EXERCISE REQUIREMENTS —
The lines to return are those from the line holding "blue brick C4:C5" through the last line of the entries below, both included, written exactly and without pictures.

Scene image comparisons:
——
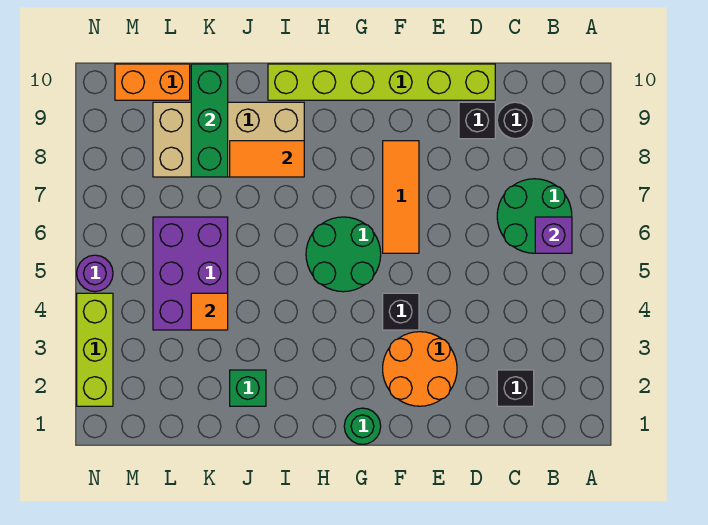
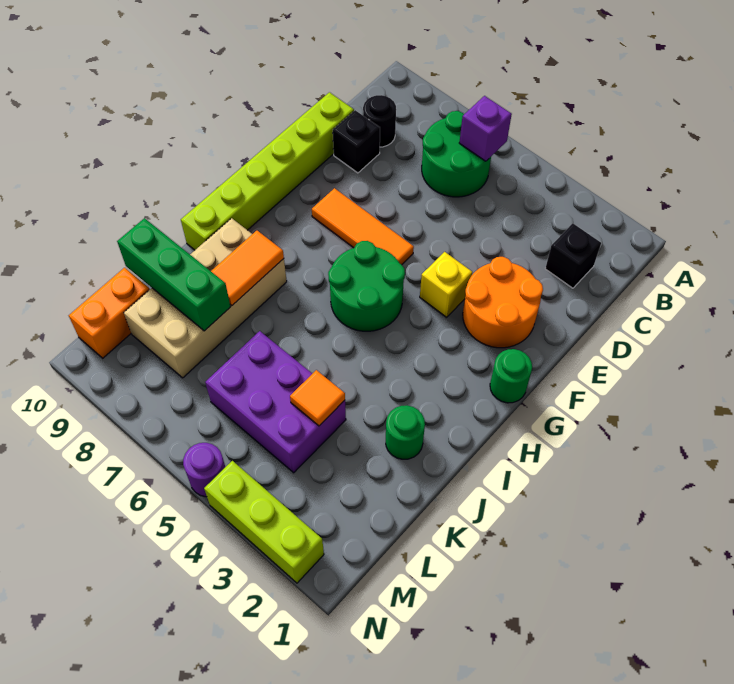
black brick F4 level 1 -> yellow brick F4 level 1
green brick J2 level 1 -> green round brick J2 level 1

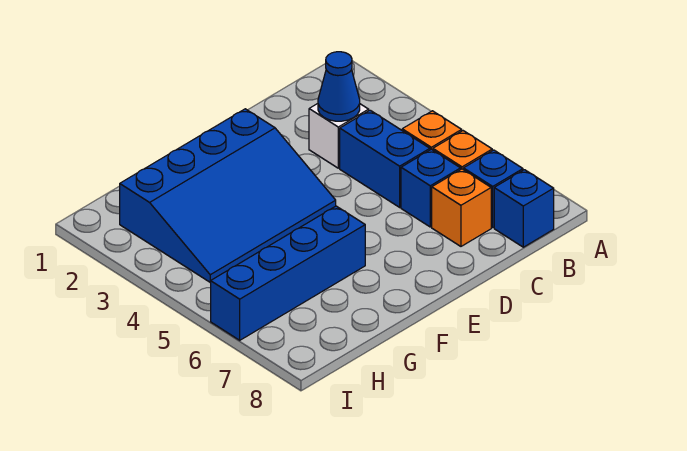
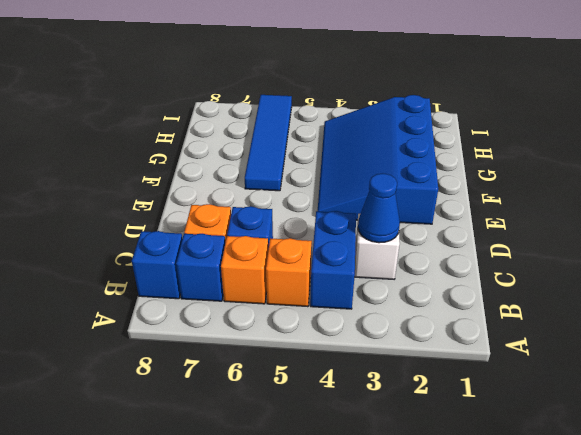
blue brick C4:C5 level 1 -> blue brick B4:C4 level 1
blue brick F6:I6 level 1 -> blue tile F6:I6 level 1

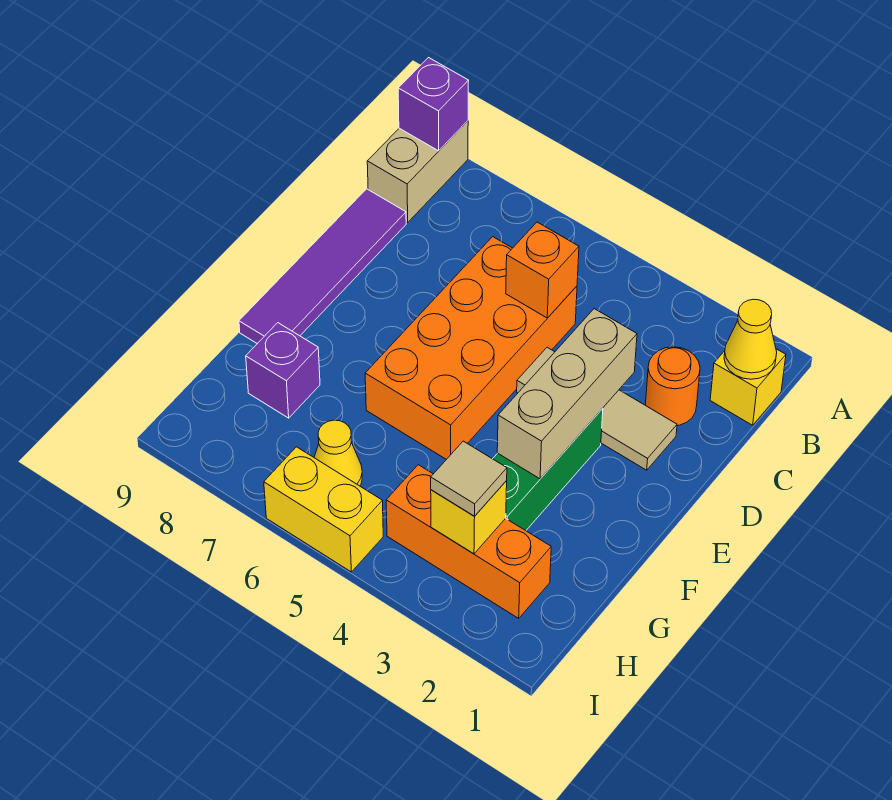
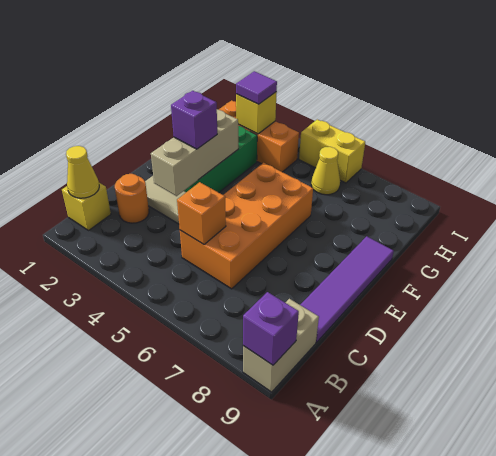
purple brick G8 level 1 -> purple brick E3 level 3
tan tile H3 level 3 -> purple tile H3 level 3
——
OUTPUT FOR THIS TASK —
blue brick C4:C5 level 1 -> blue brick B4:C4 level 1
blue brick F6:I6 level 1 -> blue tile F6:I6 level 1

purple brick G8 level 1 -> purple brick E3 level 3
tan tile H3 level 3 -> purple tile H3 level 3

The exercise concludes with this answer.